Object change descriptions
....

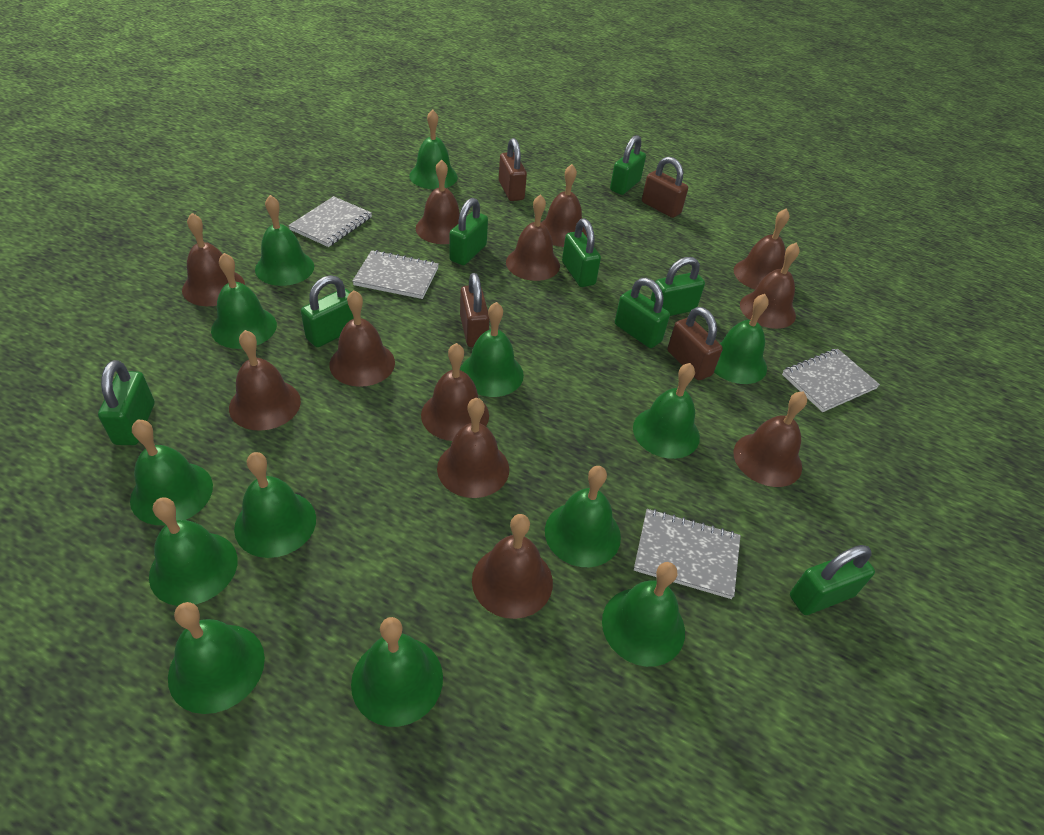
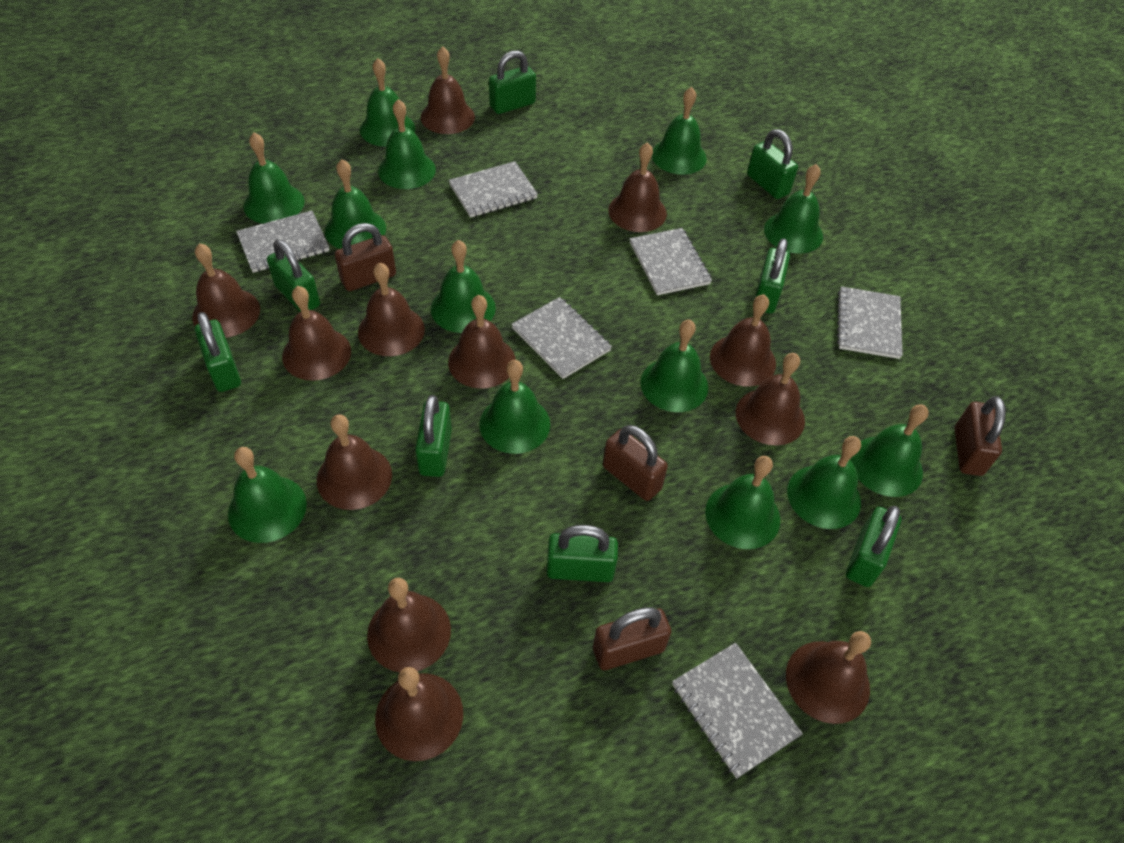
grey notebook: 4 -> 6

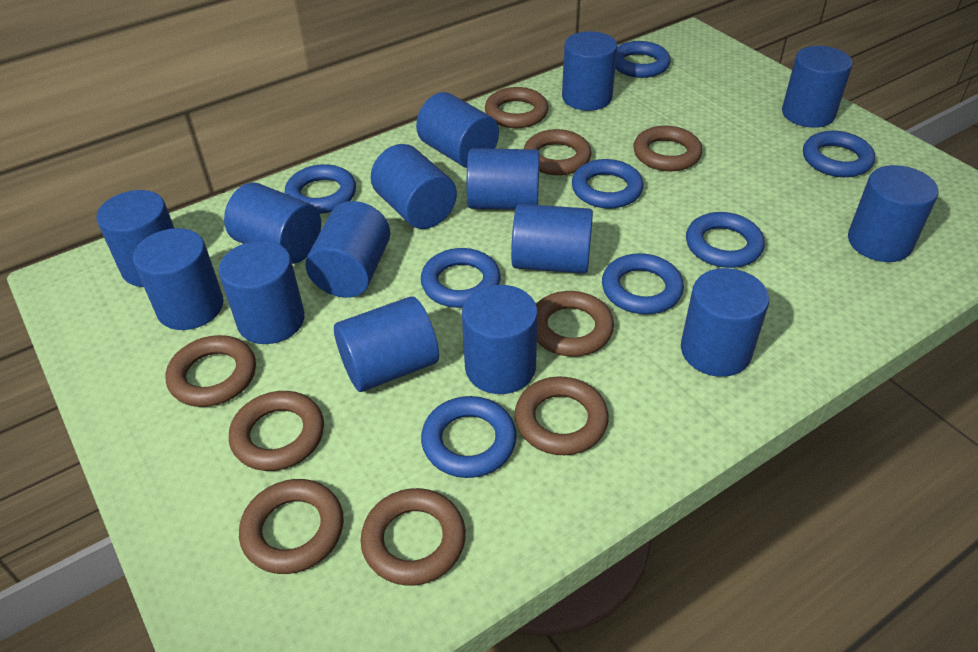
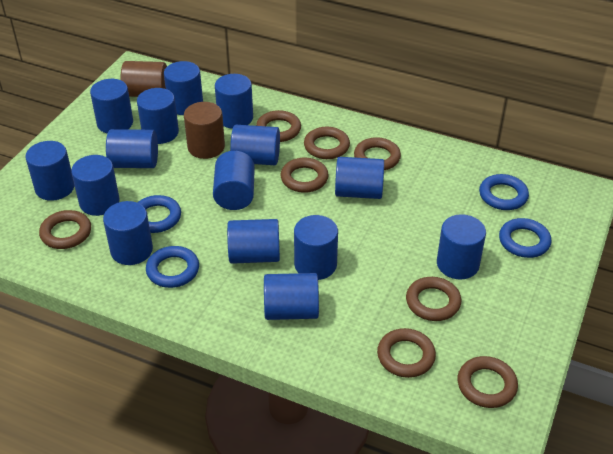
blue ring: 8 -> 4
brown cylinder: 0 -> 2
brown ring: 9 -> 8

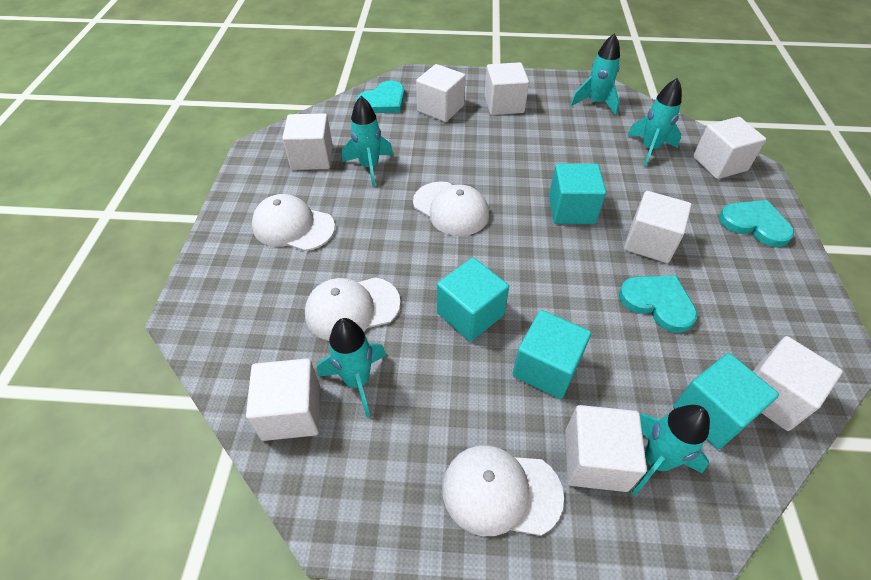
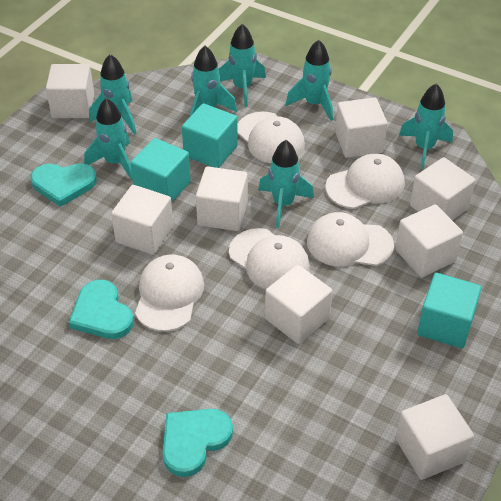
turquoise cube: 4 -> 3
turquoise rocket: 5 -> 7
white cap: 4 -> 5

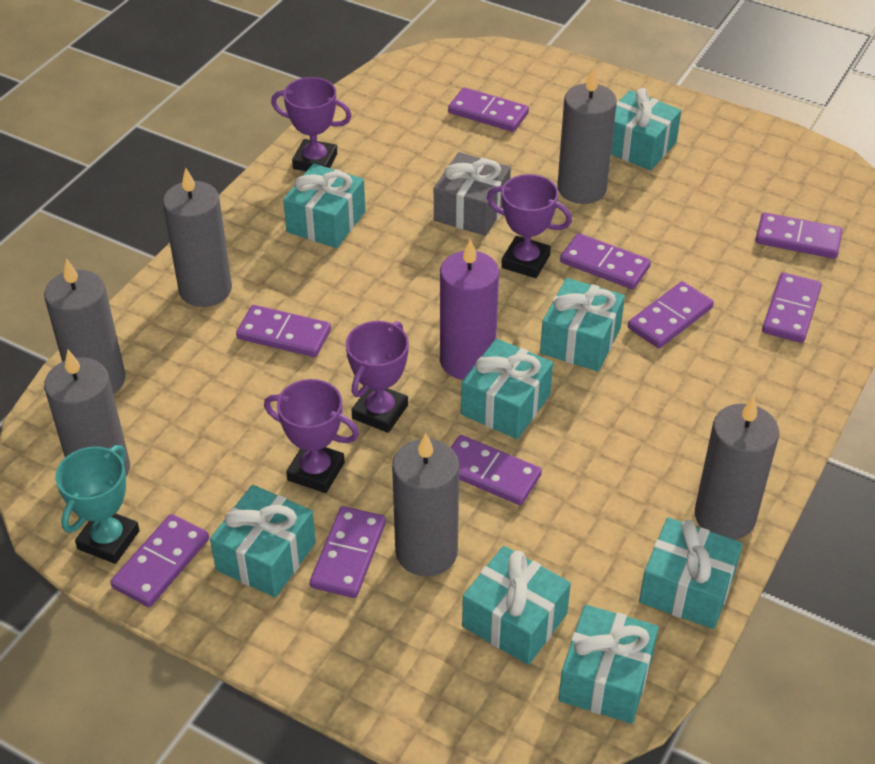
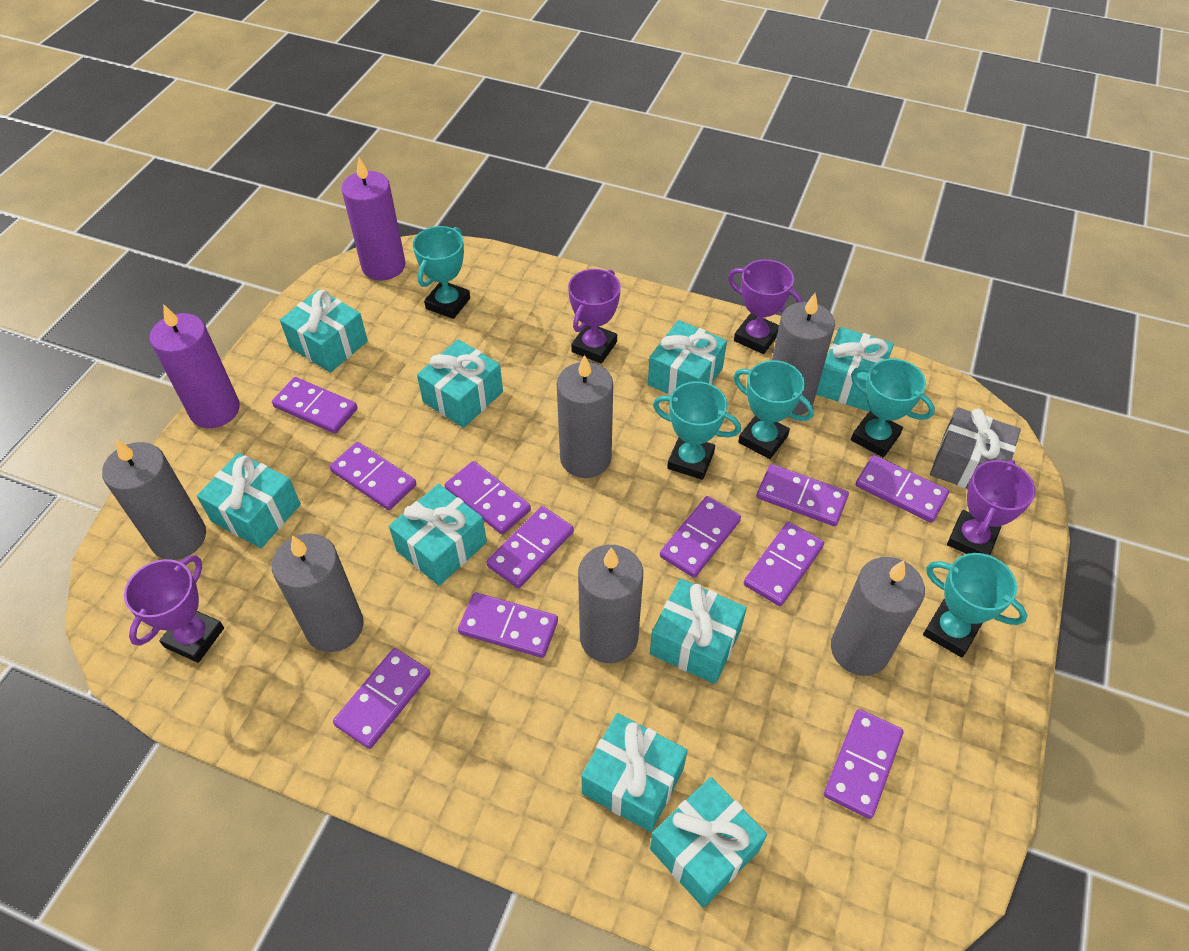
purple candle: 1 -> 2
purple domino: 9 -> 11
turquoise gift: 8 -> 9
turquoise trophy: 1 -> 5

....

PROMPT:
Transcribe every entry above exactly as it stands, but skip the images.

EXPECTED ANSWER:
grey notebook: 4 -> 6

blue ring: 8 -> 4
brown cylinder: 0 -> 2
brown ring: 9 -> 8

turquoise cube: 4 -> 3
turquoise rocket: 5 -> 7
white cap: 4 -> 5

purple candle: 1 -> 2
purple domino: 9 -> 11
turquoise gift: 8 -> 9
turquoise trophy: 1 -> 5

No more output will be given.